§ **Task requirements**:
Drop the pictures; give again exactly the lines from the one holding "R2: 30k (NET2, NET8) -> 30k (COM, NET2)" through the end of the data.

(Before and after images)
::::

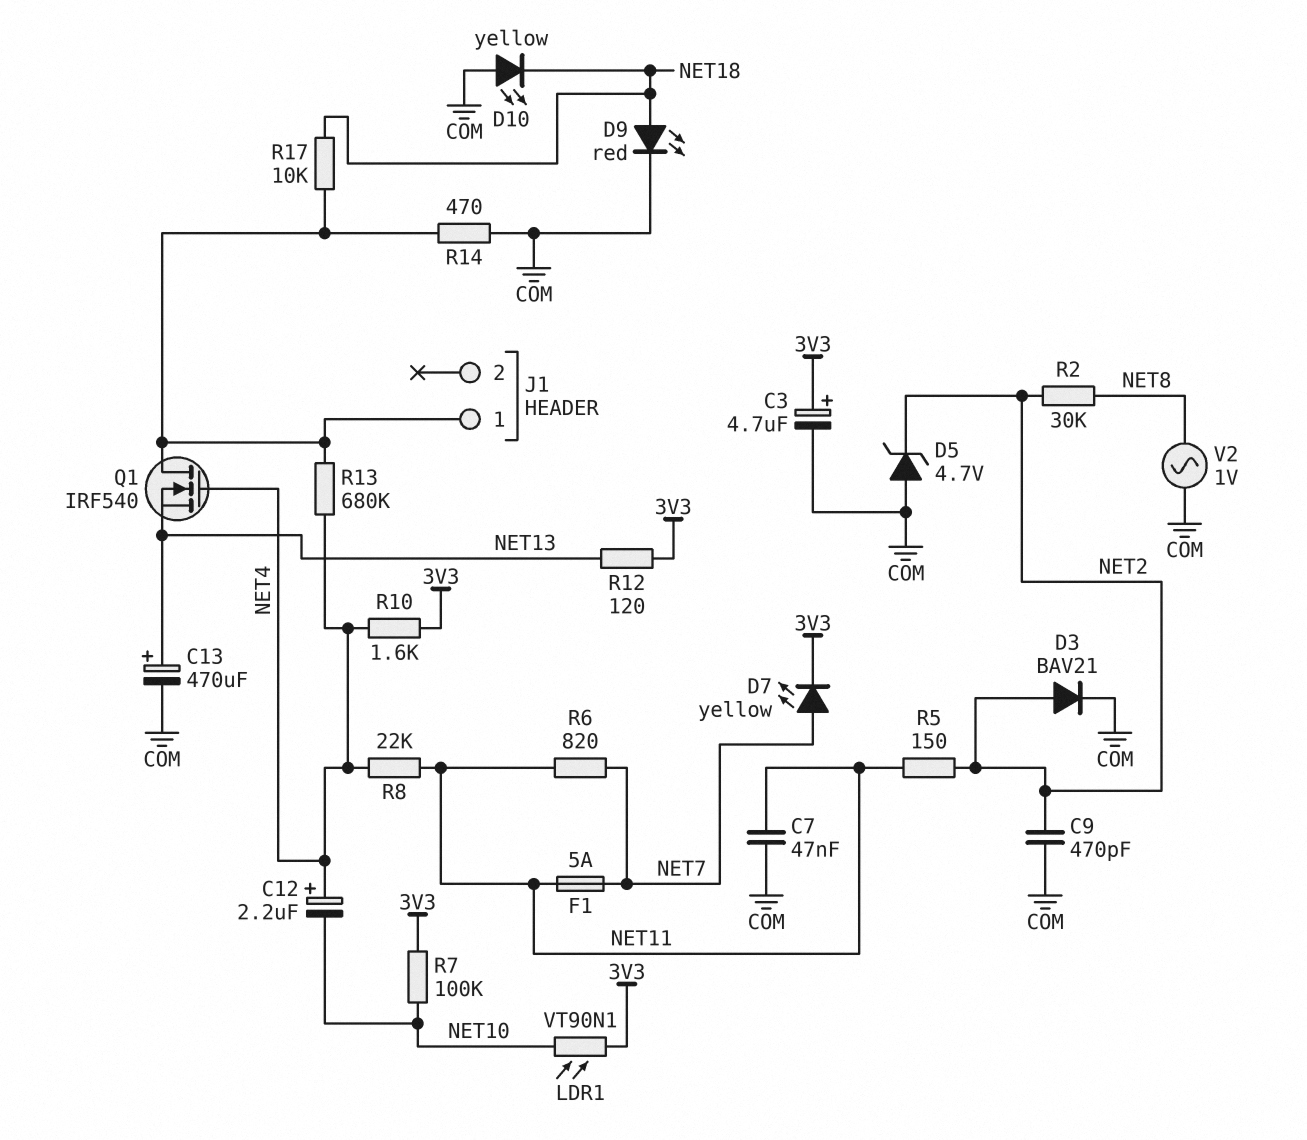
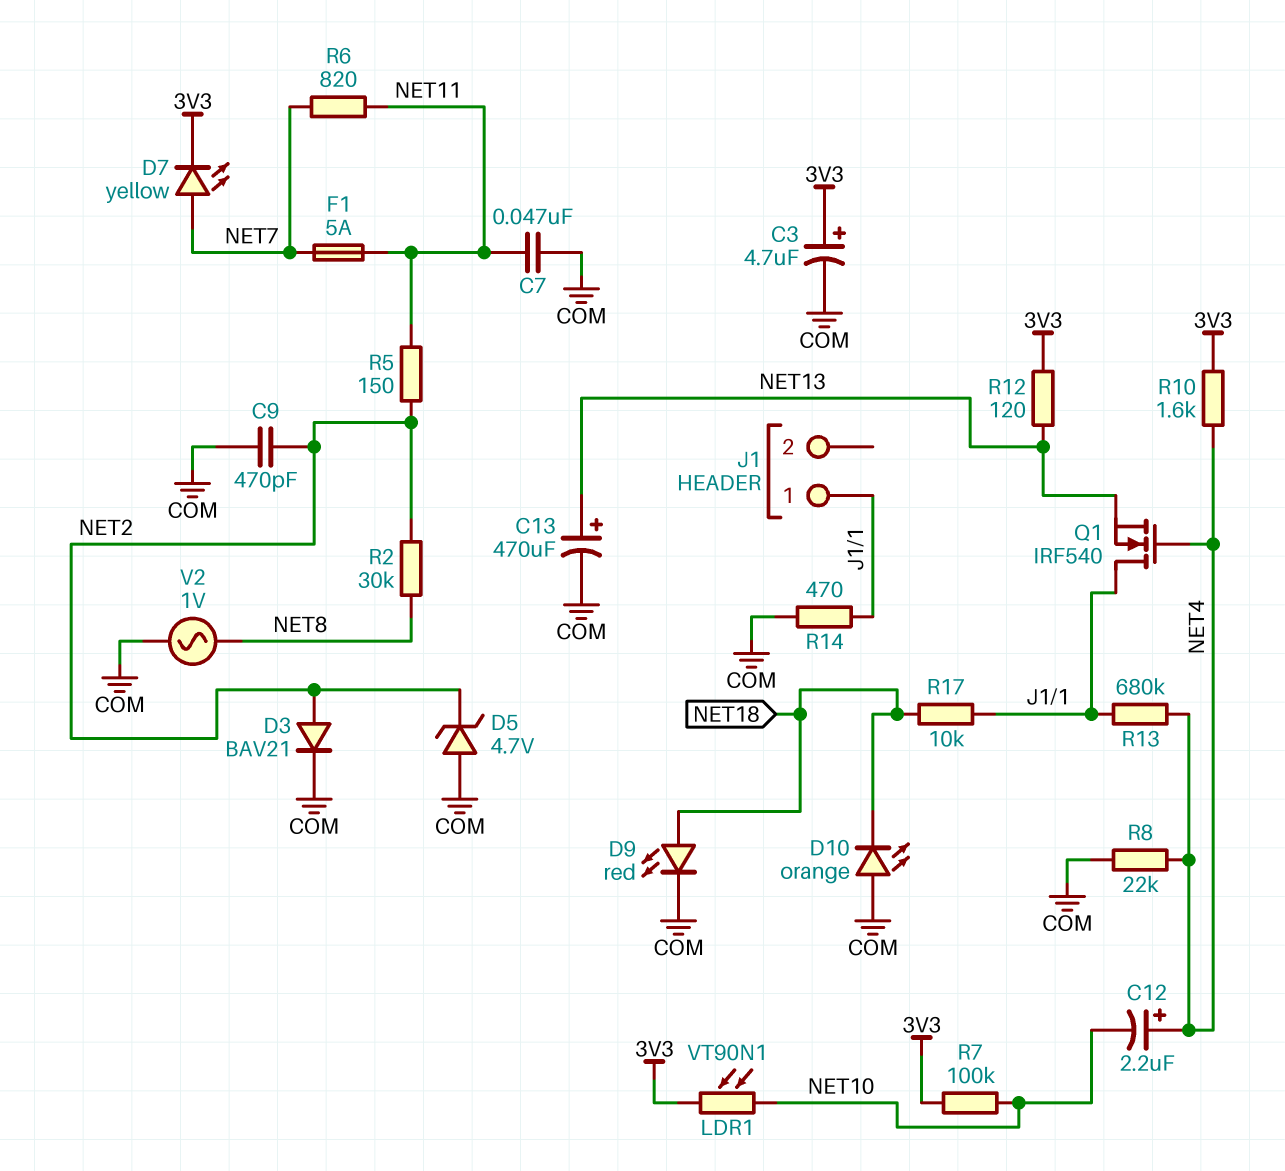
D10: LED yellow (A COM, K NET18) -> LED orange (A COM, K NET18)
R8: 22k (NET4, NET11) -> 22k (COM, NET4)

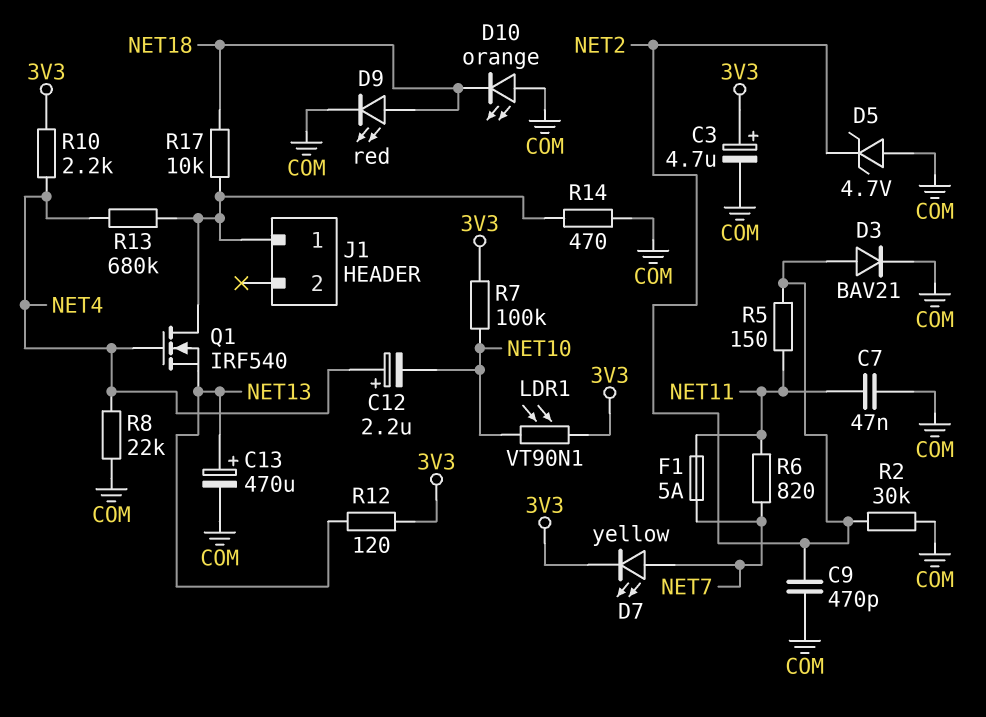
R2: 30k (NET2, NET8) -> 30k (COM, NET2)
R10: 1.6k (3V3, NET4) -> 2.2k (3V3, NET4)
V2: AC 1V (COM, NET8) -> none

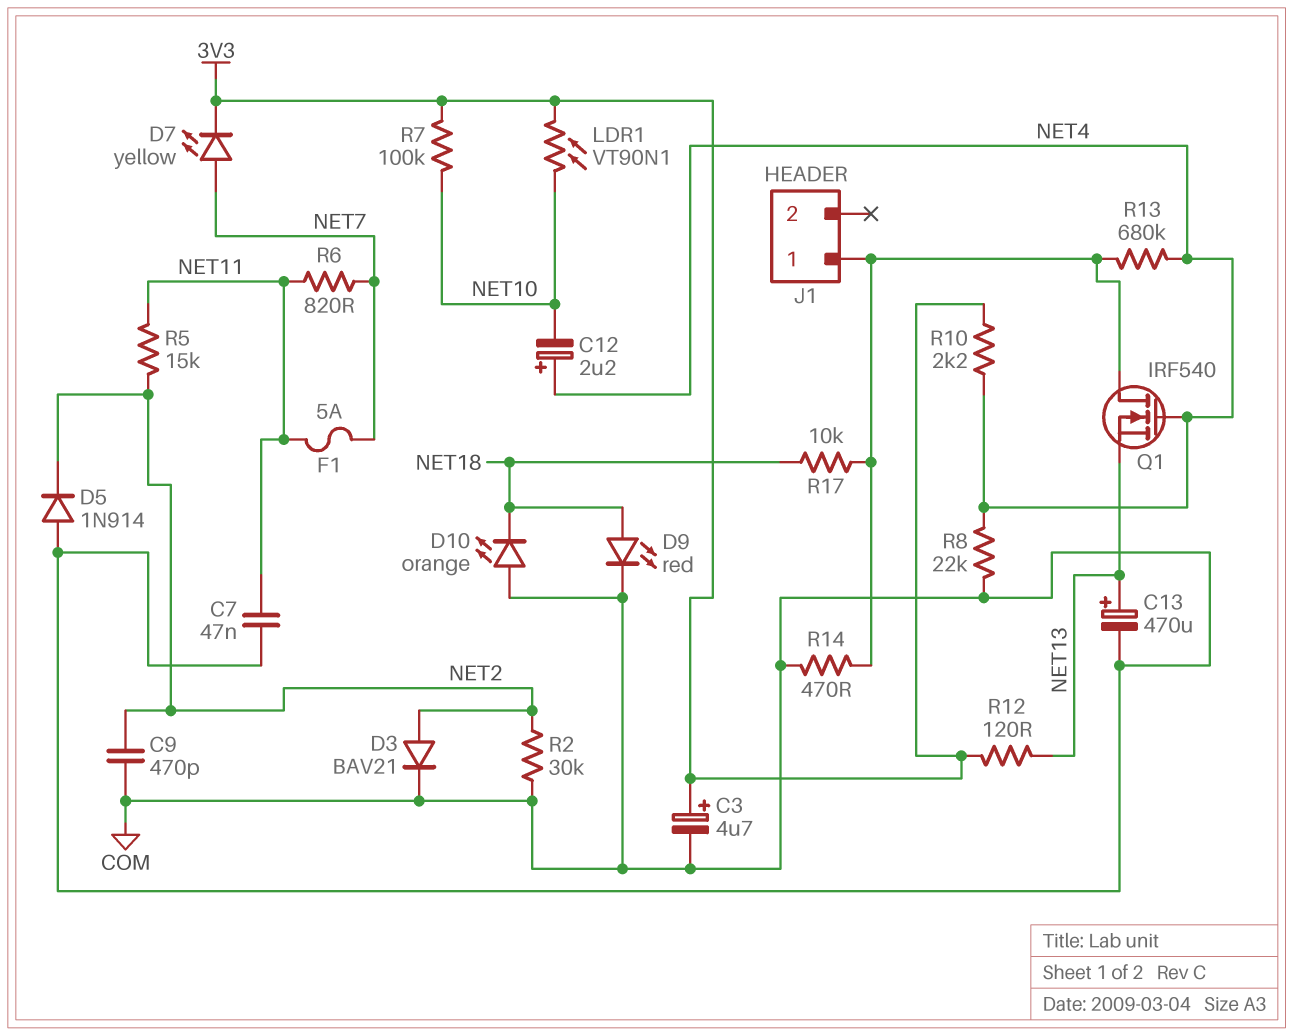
D5: zener 4.7V (A COM, K NET2) -> diode 1N914 (A COM, K NET2)
R5: 150 (NET2, NET11) -> 15k (NET2, NET11)

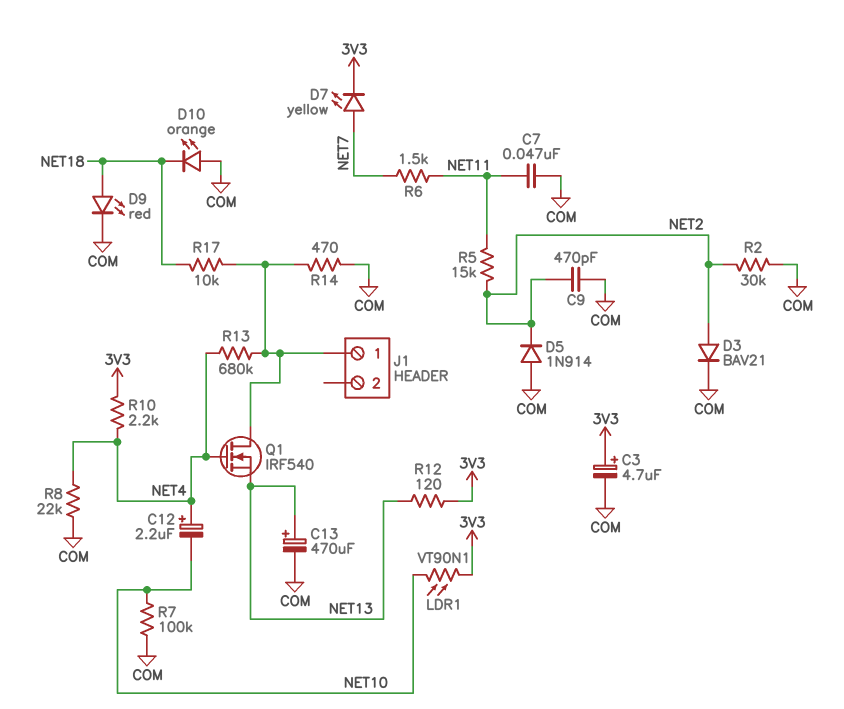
F1: 5A (NET7, NET11) -> none
R6: 820 (NET7, NET11) -> 1.5k (NET7, NET11)
R7: 100k (3V3, NET10) -> 100k (COM, NET10)

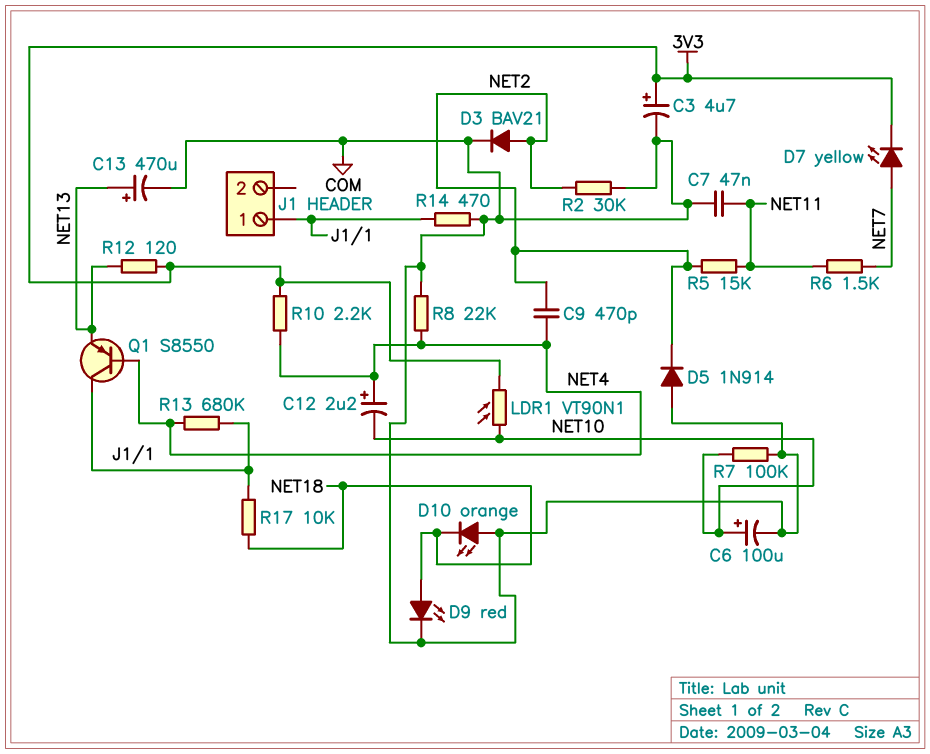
C6: none -> 100uF (plus NET10, minus COM)
C9: 470pF (COM, NET2) -> 470pF (NET2, NET4)
Q1: NMOS IRF540 (G NET4, D J1/1, S NET13) -> PNP S8550 (B NET4, C J1/1, E NET13)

::::

§ **Answer to the problem**:
R2: 30k (NET2, NET8) -> 30k (COM, NET2)
R10: 1.6k (3V3, NET4) -> 2.2k (3V3, NET4)
V2: AC 1V (COM, NET8) -> none

D5: zener 4.7V (A COM, K NET2) -> diode 1N914 (A COM, K NET2)
R5: 150 (NET2, NET11) -> 15k (NET2, NET11)

F1: 5A (NET7, NET11) -> none
R6: 820 (NET7, NET11) -> 1.5k (NET7, NET11)
R7: 100k (3V3, NET10) -> 100k (COM, NET10)

C6: none -> 100uF (plus NET10, minus COM)
C9: 470pF (COM, NET2) -> 470pF (NET2, NET4)
Q1: NMOS IRF540 (G NET4, D J1/1, S NET13) -> PNP S8550 (B NET4, C J1/1, E NET13)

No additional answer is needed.